> What the exercise asks
Please print every line from the one containing "U1: NOT (in" through the last line of the records below, exactly as written and nothing more.

> Available records
-*-
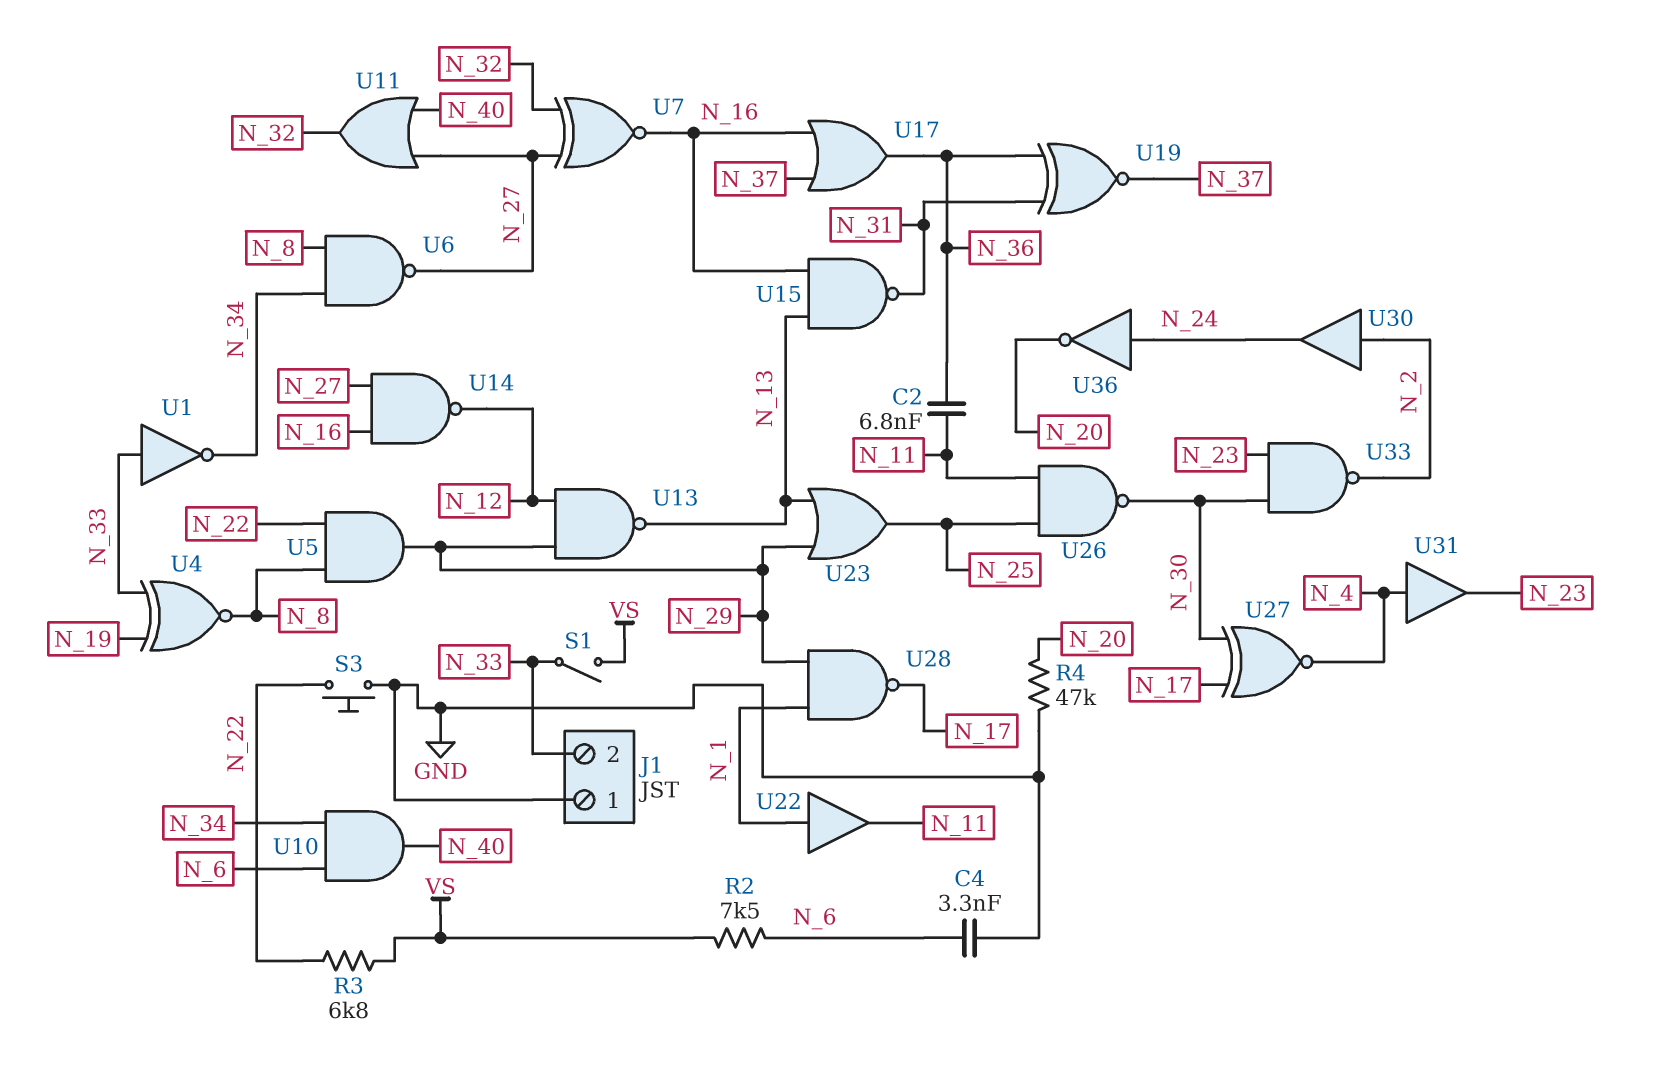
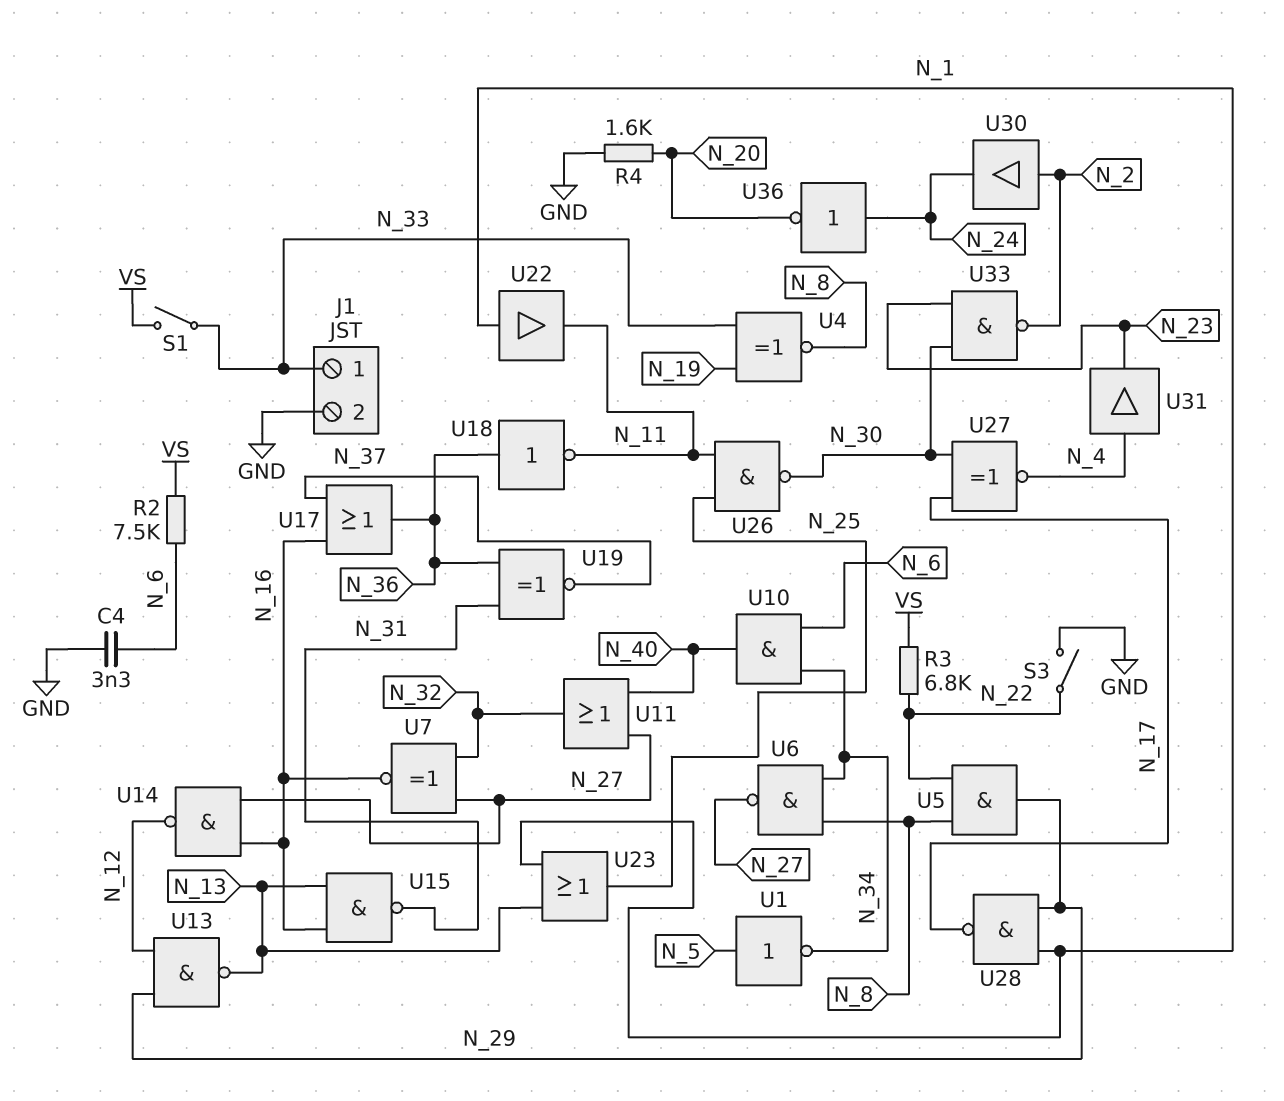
C2: 6.8nF (N_11, N_36) -> none
J1 pin 1: GND -> N_33
J1 pin 2: N_33 -> GND
R4: 47k (GND, N_20) -> 1.6k (GND, N_20)
S3: button (GND, N_22) -> switch (GND, N_22)
U1: NOT (in N_33, out N_34) -> NOT (in N_5, out N_34)
U18: none -> NOT (in N_36, out N_11)
U23: OR (in N_13, in N_29, out N_25) -> OR (in N_1, in N_13, out N_25)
-*-
> Task solution
U1: NOT (in N_33, out N_34) -> NOT (in N_5, out N_34)
U18: none -> NOT (in N_36, out N_11)
U23: OR (in N_13, in N_29, out N_25) -> OR (in N_1, in N_13, out N_25)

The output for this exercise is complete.